- **ASSIGNMENT**
The stretch from the line with "(105, 271) = (310, 60): orange" through the line with "(230, 255) = (338, 151): brown boat -> none" in the records below: write it out exactly, and nothing else.

- **EXERCISE DATA**
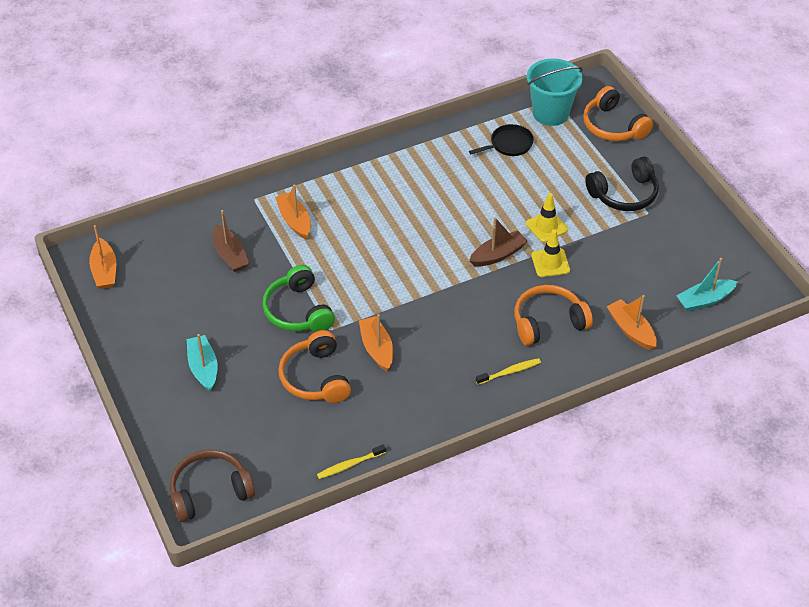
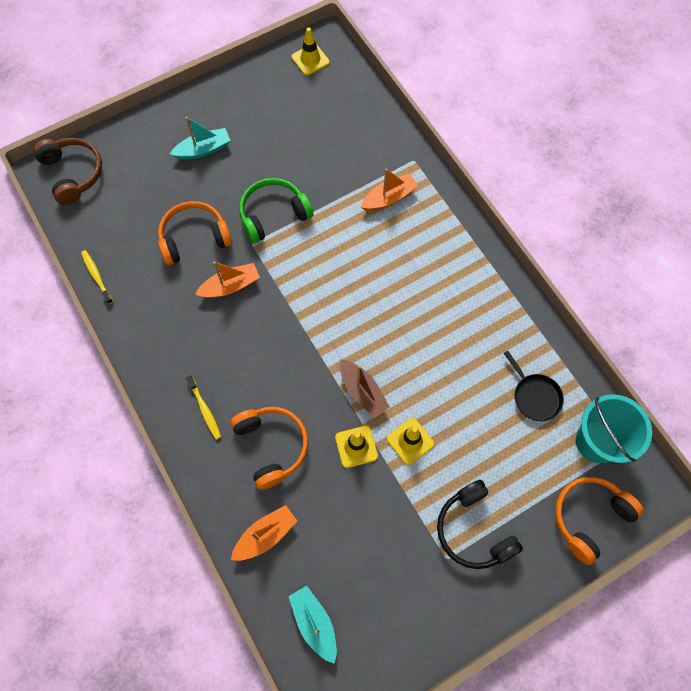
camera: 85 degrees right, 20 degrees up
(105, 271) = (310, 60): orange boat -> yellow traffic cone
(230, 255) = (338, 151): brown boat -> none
--
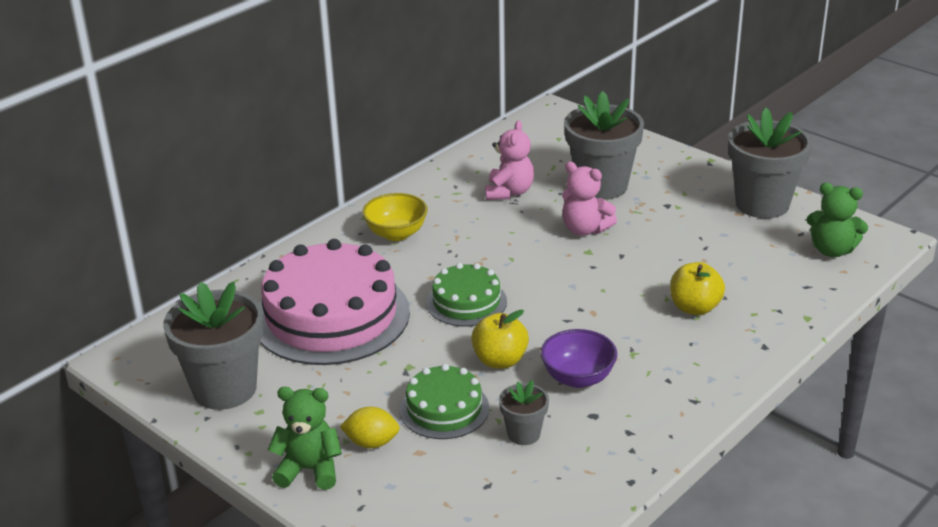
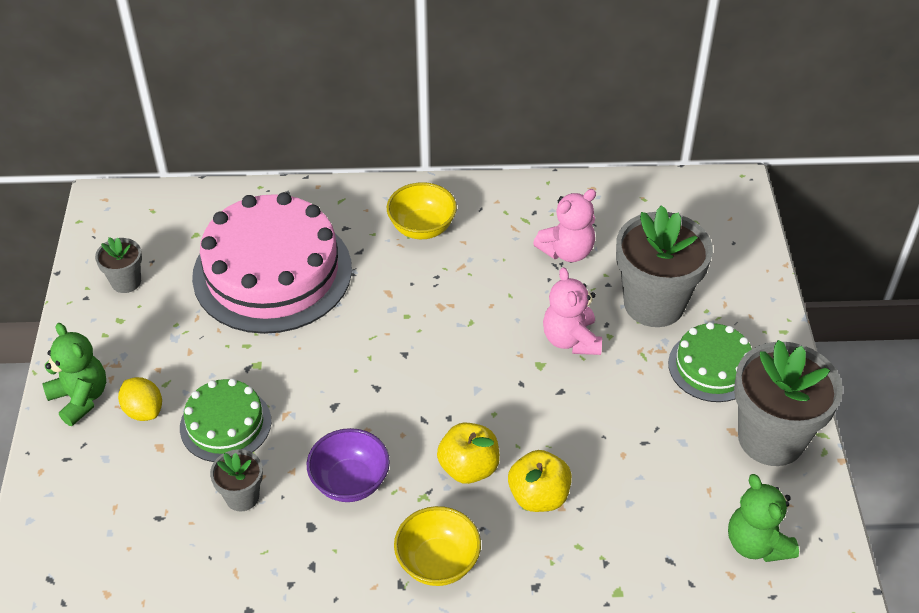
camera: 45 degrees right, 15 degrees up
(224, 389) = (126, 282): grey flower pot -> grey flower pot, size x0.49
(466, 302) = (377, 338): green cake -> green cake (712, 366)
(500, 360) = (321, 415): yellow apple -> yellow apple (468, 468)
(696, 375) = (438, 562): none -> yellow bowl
==
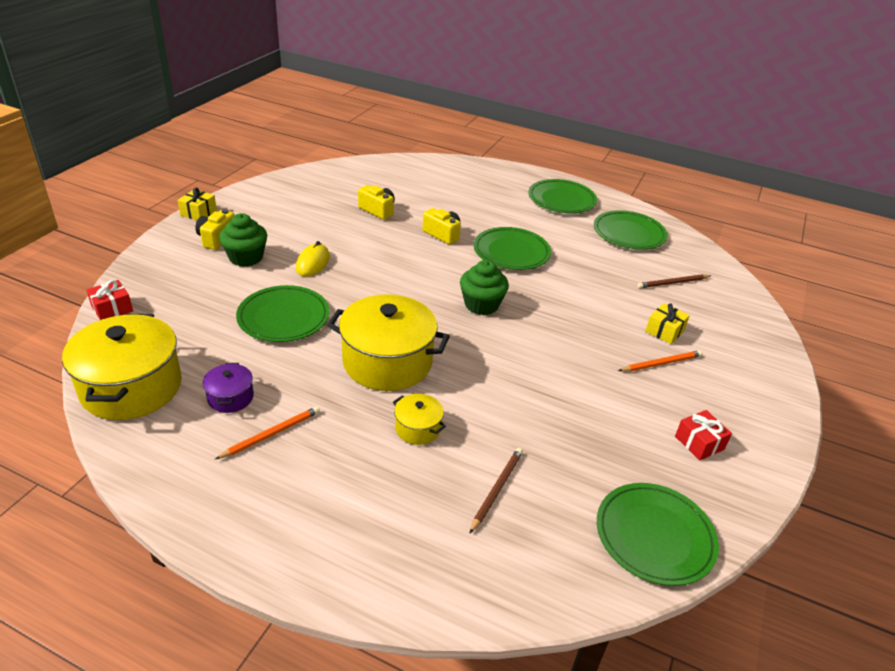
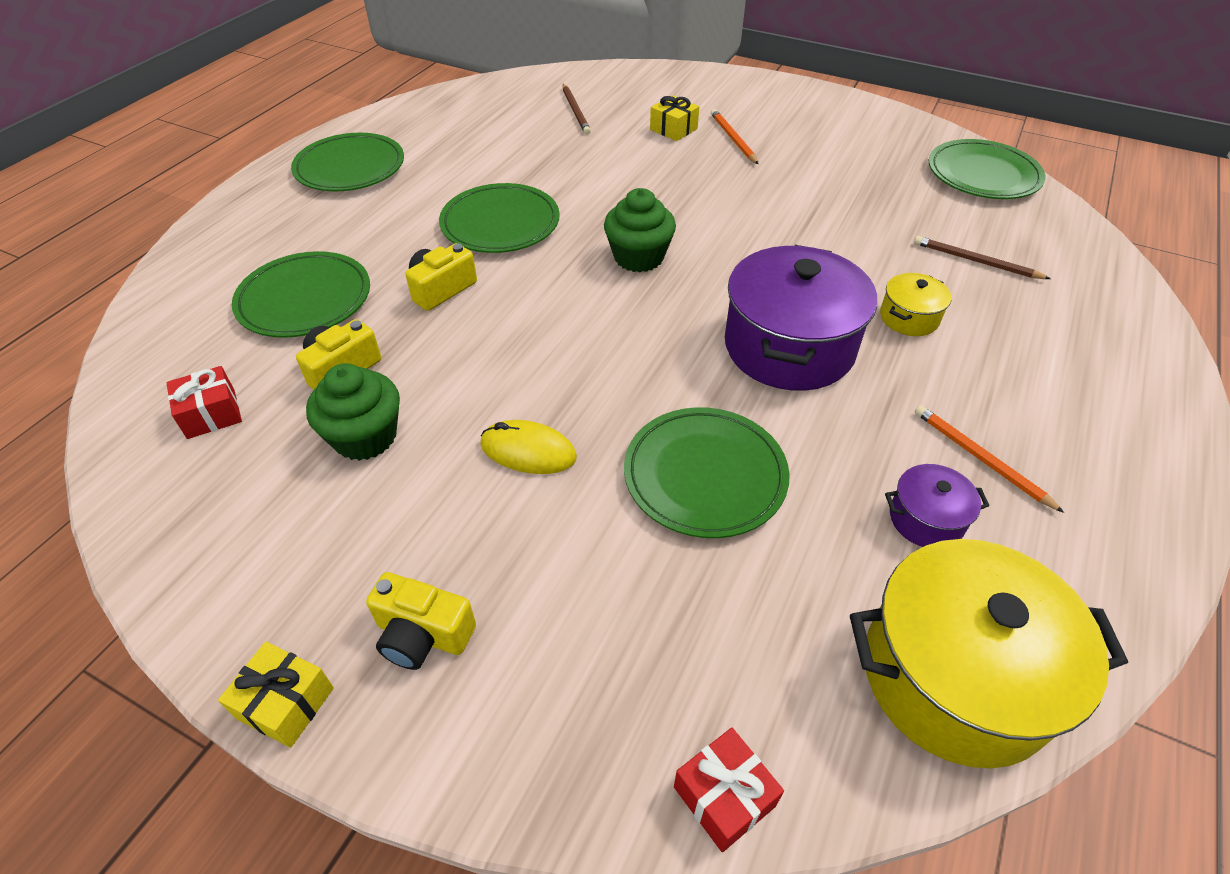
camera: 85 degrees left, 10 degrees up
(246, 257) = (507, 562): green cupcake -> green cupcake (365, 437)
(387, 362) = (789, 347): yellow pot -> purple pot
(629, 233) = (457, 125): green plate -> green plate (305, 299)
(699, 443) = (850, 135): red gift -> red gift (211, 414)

- **ANSWER BELOW**
(105, 271) = (310, 60): orange boat -> yellow traffic cone
(230, 255) = (338, 151): brown boat -> none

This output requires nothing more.